# WORK TO COMPLETE:
Find each line of the material that contains the string "kern" and copy it out in full. Treat uppercase and lowercase letters as different.
** start RECORDS SUPPLIED **
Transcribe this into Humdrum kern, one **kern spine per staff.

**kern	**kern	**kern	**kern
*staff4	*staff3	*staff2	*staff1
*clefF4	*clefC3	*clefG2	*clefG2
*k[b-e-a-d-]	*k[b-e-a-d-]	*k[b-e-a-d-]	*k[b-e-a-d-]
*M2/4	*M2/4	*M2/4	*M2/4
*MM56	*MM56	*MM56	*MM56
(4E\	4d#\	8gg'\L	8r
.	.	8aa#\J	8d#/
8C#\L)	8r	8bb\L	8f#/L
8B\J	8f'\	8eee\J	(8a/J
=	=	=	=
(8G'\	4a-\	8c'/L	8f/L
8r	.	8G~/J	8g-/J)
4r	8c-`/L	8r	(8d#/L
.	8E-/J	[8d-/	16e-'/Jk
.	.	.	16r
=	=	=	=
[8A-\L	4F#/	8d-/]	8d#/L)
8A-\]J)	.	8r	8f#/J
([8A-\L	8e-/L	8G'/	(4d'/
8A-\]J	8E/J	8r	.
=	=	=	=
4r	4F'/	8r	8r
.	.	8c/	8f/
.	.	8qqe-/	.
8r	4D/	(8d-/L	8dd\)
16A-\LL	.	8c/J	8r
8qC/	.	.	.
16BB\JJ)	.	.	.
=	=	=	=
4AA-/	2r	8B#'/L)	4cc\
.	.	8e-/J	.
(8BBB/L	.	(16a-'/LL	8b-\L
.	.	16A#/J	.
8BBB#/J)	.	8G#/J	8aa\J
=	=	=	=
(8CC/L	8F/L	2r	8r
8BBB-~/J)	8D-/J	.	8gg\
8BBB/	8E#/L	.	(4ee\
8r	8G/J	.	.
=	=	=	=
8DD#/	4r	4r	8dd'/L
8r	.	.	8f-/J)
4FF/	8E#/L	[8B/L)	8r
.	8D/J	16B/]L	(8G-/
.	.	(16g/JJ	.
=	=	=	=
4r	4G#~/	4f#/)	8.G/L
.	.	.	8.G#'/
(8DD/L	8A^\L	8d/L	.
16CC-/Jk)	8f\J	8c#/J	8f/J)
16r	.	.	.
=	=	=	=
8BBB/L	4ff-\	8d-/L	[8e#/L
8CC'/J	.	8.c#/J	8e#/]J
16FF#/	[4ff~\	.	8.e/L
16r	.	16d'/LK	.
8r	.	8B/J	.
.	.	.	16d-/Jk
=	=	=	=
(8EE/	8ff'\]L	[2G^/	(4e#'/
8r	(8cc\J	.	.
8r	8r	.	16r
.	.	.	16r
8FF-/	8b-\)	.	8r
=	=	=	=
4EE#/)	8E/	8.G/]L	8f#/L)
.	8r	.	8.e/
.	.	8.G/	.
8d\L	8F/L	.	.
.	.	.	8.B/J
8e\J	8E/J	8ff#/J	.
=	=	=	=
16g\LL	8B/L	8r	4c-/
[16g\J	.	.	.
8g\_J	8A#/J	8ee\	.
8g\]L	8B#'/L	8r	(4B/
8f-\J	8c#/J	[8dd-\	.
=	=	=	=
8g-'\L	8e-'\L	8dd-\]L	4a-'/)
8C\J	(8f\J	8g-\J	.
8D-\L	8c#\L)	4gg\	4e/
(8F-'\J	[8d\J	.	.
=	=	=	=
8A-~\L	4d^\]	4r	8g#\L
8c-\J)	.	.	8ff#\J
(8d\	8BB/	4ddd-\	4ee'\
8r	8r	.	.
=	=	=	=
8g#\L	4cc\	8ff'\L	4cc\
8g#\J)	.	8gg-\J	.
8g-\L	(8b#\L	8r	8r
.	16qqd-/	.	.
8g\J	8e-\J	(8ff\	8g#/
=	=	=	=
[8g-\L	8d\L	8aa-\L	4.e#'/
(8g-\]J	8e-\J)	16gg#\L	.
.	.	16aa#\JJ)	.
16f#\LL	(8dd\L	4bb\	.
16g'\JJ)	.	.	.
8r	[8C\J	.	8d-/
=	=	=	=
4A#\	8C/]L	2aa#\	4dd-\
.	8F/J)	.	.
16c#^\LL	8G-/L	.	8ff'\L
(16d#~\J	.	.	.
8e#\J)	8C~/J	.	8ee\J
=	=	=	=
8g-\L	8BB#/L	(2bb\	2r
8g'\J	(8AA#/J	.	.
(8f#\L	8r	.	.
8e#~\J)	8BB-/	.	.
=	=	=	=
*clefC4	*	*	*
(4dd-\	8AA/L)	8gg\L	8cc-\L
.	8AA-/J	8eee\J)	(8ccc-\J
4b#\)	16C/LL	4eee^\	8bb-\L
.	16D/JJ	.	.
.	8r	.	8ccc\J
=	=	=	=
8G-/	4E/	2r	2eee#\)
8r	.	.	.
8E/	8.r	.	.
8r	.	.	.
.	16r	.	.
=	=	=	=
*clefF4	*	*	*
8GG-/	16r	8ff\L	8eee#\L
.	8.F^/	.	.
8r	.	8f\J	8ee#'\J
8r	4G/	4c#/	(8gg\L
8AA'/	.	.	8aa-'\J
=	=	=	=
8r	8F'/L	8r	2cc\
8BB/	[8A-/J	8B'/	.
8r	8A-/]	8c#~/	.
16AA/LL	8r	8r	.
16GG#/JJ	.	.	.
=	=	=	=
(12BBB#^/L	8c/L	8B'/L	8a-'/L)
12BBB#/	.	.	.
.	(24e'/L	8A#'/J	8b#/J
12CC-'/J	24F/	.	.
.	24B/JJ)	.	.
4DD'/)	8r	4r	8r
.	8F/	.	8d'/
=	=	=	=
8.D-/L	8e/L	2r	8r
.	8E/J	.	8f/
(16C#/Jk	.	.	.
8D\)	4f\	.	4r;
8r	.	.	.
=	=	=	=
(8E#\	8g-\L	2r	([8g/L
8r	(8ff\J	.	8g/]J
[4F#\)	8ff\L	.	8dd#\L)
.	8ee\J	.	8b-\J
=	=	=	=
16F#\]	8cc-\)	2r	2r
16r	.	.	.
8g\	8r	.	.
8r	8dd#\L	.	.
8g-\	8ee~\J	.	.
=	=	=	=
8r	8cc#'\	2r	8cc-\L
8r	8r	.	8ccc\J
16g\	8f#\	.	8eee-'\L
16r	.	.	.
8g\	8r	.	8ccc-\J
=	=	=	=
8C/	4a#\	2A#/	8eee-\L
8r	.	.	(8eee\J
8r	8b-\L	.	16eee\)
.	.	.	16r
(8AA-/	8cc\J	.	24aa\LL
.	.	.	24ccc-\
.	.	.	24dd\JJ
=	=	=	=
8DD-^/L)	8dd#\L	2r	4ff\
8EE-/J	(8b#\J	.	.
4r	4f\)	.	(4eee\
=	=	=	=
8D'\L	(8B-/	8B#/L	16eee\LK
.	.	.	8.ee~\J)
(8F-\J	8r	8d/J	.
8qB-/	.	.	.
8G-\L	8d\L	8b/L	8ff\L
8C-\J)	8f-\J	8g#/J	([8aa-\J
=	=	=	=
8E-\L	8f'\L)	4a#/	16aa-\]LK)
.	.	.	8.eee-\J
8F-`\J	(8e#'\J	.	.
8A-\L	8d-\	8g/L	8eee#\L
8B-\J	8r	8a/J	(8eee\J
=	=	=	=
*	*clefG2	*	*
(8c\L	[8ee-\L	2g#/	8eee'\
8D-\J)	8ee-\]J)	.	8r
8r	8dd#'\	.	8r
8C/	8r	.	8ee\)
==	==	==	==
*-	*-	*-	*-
** end RECORDS SUPPLIED **
# RESPONSE:
Transcribe this into Humdrum kern, one **kern spine per staff.
**kern	**kern	**kern	**kern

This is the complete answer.